*THE TASK*.
I would like the line with "RADIO pin SCK: 14 -> 9" and every line after it, down to the end of the entries below, output exactly and without pictures.

*THE RECORDS*.
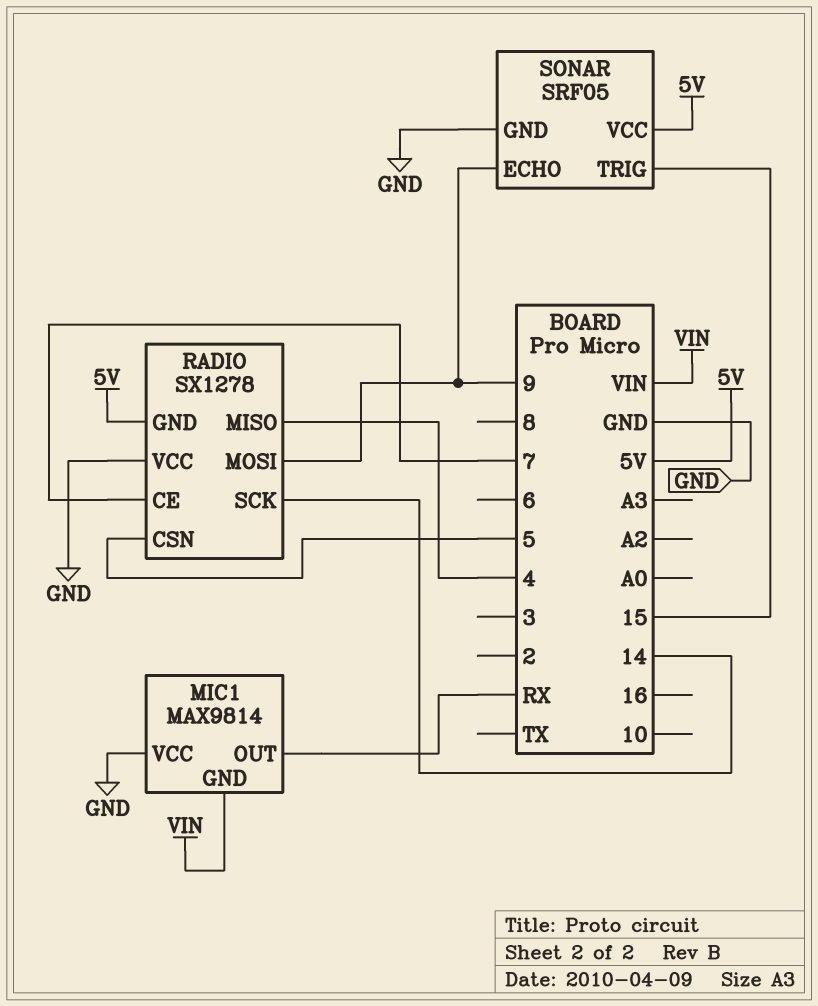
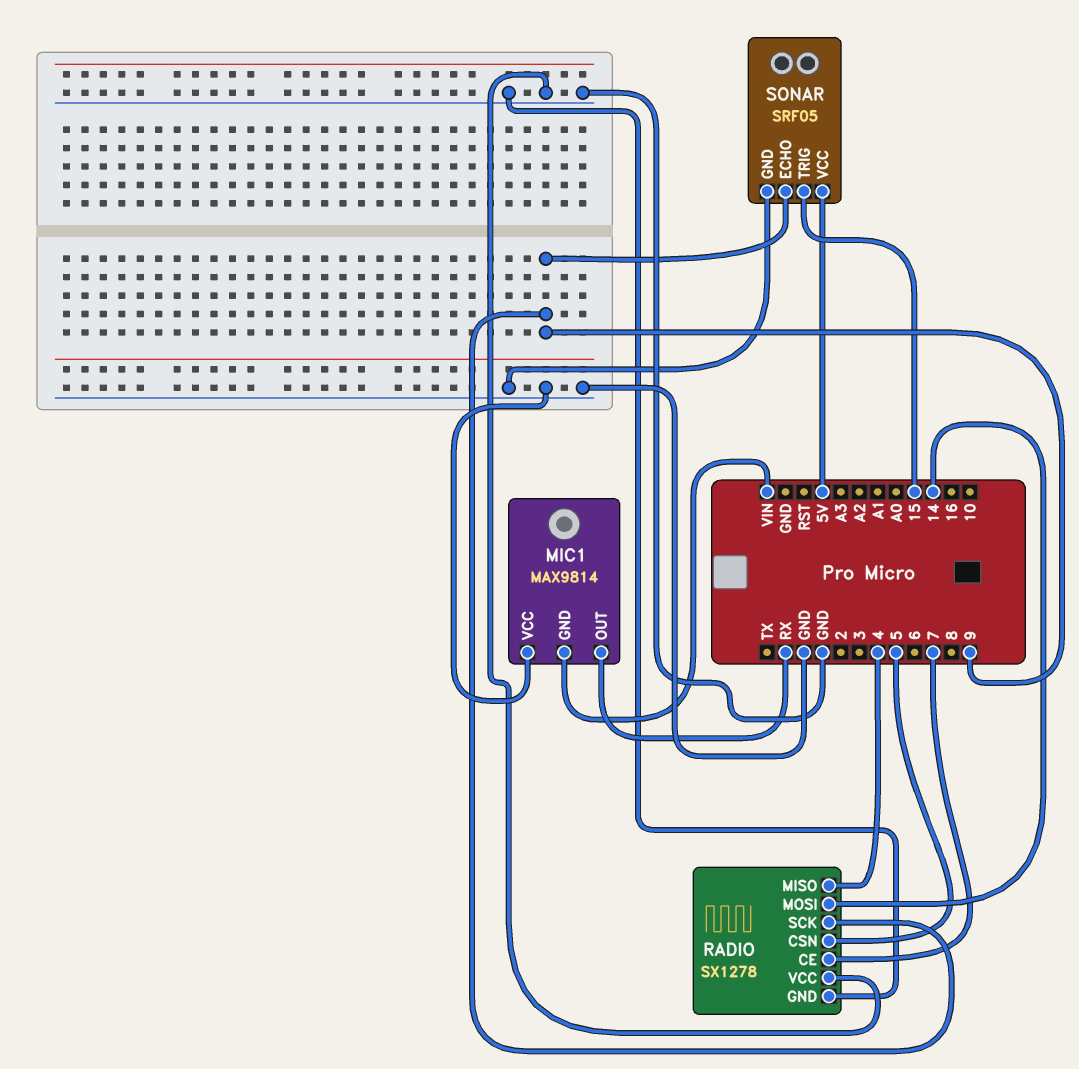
RADIO pin GND: 5V -> GND
RADIO pin MOSI: 9 -> 14
RADIO pin SCK: 14 -> 9

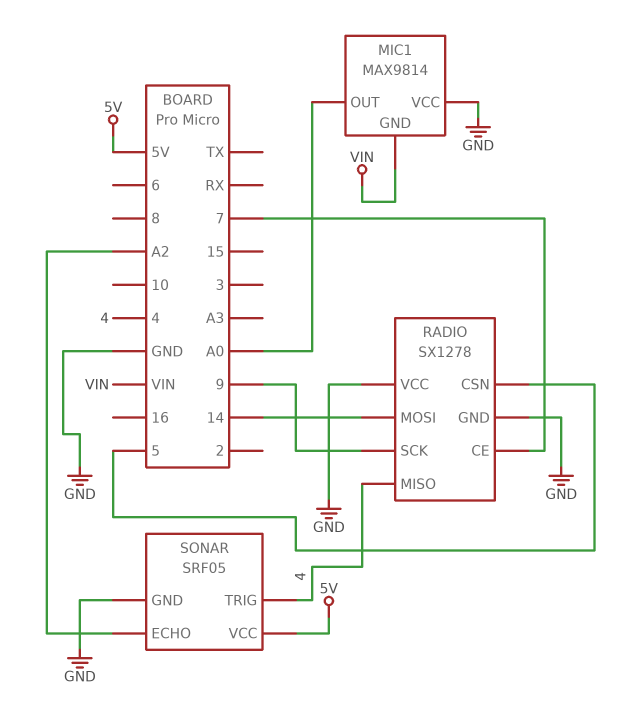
MIC1 pin OUT: RX -> A0
SONAR pin ECHO: 9 -> A2
SONAR pin TRIG: 15 -> 4

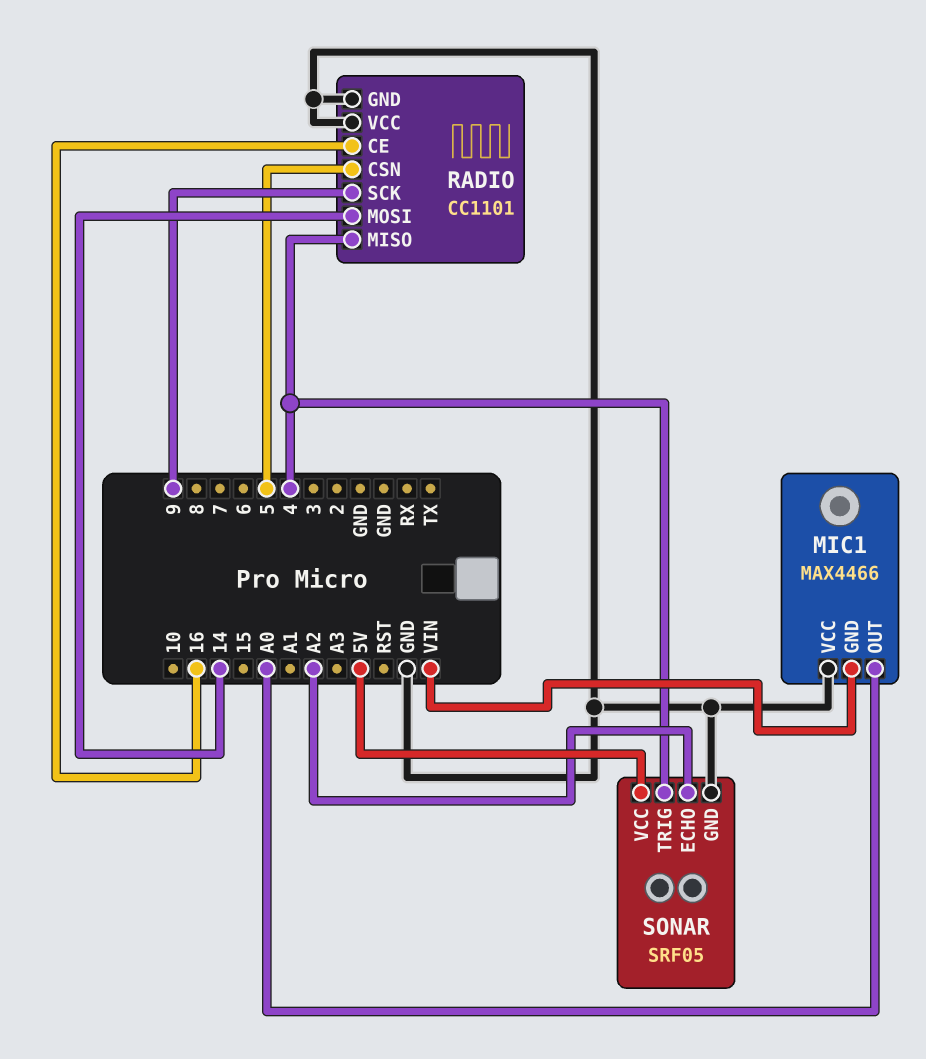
MIC1: MAX9814 -> MAX4466
RADIO: SX1278 -> CC1101
RADIO pin CE: 7 -> 16

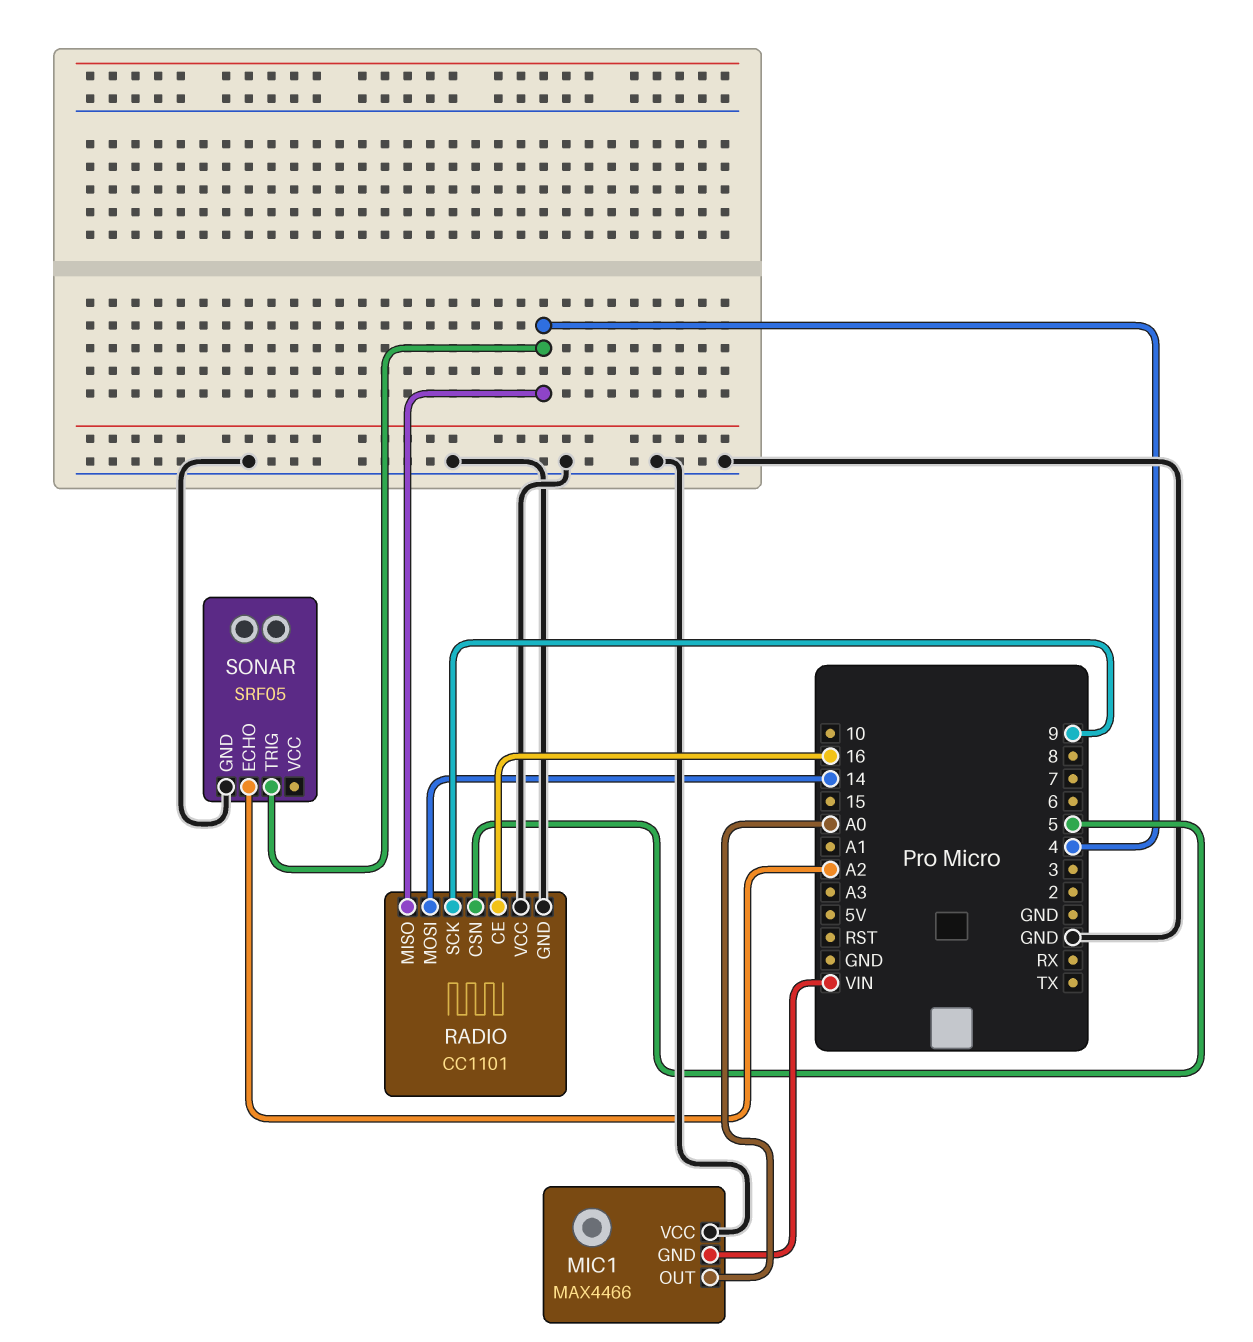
SONAR pin VCC: 5V -> none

*SOLUTION FOR THIS EXERCISE*.
RADIO pin SCK: 14 -> 9

MIC1 pin OUT: RX -> A0
SONAR pin ECHO: 9 -> A2
SONAR pin TRIG: 15 -> 4

MIC1: MAX9814 -> MAX4466
RADIO: SX1278 -> CC1101
RADIO pin CE: 7 -> 16

SONAR pin VCC: 5V -> none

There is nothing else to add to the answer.